Scan the data below and work out how many of its lines contain the word "primary". Give only that number.

**STORED DATA:**
┌────────

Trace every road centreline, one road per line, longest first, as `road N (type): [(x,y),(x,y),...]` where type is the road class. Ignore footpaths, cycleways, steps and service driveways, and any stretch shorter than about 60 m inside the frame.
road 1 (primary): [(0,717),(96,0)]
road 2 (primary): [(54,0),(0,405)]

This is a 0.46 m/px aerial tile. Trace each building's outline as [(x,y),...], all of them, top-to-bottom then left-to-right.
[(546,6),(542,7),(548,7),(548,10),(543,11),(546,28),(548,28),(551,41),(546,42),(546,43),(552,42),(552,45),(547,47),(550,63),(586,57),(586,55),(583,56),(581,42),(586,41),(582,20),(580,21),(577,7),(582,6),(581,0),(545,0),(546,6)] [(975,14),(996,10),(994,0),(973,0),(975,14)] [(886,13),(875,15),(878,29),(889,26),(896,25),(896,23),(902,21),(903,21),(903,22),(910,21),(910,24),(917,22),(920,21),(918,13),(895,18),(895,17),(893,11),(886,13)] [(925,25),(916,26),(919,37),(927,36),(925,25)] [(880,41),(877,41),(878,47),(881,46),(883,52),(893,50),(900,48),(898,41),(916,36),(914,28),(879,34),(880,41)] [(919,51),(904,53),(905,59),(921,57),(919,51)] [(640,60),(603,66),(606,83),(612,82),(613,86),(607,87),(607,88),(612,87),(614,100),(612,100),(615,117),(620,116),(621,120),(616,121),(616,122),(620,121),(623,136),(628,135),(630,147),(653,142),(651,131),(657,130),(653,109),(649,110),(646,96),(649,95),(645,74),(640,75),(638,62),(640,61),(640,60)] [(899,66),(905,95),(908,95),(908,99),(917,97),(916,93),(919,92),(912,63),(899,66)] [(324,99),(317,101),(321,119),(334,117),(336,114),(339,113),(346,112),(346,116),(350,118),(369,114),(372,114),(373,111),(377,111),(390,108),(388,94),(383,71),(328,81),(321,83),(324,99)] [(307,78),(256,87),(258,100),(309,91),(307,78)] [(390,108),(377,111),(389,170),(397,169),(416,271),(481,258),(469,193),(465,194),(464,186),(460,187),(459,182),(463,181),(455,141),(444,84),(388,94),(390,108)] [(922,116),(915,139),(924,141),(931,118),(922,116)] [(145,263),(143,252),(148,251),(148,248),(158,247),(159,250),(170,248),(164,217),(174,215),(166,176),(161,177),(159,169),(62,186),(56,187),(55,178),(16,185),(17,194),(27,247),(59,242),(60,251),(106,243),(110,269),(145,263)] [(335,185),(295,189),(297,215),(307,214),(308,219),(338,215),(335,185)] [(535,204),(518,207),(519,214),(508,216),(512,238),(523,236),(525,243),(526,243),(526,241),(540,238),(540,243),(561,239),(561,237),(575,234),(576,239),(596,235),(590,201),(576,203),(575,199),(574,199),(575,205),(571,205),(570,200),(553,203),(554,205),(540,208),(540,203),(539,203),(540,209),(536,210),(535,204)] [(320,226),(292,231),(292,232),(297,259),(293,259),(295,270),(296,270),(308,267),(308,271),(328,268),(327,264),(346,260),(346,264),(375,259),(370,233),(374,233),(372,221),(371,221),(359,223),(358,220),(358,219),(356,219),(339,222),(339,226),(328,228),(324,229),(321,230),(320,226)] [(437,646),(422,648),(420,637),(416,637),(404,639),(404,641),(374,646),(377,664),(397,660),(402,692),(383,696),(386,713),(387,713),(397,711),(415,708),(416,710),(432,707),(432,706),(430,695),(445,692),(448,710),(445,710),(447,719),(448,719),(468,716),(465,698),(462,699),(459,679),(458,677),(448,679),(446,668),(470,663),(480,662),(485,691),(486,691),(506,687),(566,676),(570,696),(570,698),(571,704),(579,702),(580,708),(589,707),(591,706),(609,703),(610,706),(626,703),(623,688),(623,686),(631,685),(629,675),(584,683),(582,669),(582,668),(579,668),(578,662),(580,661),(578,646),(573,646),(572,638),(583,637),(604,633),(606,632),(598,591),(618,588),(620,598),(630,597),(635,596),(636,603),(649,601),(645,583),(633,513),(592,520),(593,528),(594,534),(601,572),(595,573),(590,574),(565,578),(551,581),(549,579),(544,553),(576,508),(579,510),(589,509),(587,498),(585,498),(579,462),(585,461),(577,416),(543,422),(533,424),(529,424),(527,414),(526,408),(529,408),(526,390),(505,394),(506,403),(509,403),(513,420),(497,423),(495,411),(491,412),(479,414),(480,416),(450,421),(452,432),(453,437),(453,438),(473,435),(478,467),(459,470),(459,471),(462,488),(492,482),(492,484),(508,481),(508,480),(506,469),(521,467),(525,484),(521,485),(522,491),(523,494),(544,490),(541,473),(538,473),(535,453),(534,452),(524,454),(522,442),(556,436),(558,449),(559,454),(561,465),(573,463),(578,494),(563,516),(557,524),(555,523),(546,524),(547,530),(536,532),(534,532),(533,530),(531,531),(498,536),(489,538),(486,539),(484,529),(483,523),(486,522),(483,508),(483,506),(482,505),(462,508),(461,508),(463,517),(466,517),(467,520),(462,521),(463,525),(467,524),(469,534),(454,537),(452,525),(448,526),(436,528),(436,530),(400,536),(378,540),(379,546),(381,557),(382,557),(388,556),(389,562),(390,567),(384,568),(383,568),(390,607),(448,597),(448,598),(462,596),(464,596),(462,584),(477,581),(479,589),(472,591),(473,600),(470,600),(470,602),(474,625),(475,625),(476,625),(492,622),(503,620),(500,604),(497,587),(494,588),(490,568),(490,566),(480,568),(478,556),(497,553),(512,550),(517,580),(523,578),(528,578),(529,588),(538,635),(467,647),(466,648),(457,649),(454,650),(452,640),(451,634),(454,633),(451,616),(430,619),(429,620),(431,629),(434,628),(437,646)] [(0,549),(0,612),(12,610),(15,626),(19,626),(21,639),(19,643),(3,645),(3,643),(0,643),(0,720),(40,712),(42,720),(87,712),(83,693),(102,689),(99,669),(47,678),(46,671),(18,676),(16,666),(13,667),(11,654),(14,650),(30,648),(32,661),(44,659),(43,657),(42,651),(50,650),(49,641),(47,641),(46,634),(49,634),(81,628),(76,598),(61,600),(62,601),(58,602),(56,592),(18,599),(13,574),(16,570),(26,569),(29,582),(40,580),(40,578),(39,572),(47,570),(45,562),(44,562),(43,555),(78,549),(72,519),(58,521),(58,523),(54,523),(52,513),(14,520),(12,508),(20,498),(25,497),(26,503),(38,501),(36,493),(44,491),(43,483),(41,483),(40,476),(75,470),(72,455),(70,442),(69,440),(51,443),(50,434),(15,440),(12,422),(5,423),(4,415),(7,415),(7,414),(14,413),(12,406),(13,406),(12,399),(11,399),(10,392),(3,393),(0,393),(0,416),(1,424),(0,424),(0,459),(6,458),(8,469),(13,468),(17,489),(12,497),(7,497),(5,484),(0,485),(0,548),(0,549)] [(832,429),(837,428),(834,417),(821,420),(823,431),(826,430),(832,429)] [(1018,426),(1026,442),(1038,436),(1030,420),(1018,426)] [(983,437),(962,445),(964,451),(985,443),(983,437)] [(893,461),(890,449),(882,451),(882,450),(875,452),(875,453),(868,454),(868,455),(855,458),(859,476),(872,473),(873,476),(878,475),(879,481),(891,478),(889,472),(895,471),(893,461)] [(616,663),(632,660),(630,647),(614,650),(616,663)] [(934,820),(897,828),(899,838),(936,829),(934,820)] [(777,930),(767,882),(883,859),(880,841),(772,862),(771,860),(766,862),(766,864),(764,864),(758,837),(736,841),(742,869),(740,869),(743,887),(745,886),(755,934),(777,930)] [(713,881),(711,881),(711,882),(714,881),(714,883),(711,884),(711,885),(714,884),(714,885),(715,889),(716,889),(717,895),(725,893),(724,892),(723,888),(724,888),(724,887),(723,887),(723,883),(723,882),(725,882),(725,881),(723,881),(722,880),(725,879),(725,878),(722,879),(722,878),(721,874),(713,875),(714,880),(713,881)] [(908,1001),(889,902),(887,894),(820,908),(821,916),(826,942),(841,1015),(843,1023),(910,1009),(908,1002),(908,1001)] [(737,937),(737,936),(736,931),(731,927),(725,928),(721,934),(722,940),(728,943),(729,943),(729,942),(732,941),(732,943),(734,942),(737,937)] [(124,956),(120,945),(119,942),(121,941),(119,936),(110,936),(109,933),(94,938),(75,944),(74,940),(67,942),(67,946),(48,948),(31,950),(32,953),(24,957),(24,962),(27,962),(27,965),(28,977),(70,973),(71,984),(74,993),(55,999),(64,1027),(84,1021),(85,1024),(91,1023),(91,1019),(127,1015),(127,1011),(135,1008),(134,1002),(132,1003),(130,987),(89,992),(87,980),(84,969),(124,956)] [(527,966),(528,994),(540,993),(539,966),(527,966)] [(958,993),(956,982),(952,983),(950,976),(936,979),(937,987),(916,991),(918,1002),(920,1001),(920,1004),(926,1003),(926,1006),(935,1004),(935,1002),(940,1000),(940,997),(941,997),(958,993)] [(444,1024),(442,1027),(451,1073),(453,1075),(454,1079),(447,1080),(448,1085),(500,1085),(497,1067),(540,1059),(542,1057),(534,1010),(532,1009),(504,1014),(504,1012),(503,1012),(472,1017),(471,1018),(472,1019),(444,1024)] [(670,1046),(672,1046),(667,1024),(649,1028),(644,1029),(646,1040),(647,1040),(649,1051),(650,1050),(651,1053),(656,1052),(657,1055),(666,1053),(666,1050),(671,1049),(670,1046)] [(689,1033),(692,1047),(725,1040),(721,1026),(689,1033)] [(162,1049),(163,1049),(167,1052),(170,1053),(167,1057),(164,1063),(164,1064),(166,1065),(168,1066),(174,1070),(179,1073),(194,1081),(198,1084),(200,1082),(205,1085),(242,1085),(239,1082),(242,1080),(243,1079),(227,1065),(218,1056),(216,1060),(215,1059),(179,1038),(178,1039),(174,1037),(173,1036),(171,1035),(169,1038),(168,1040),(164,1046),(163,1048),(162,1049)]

└────────

**YOUR RESPONSE:**
2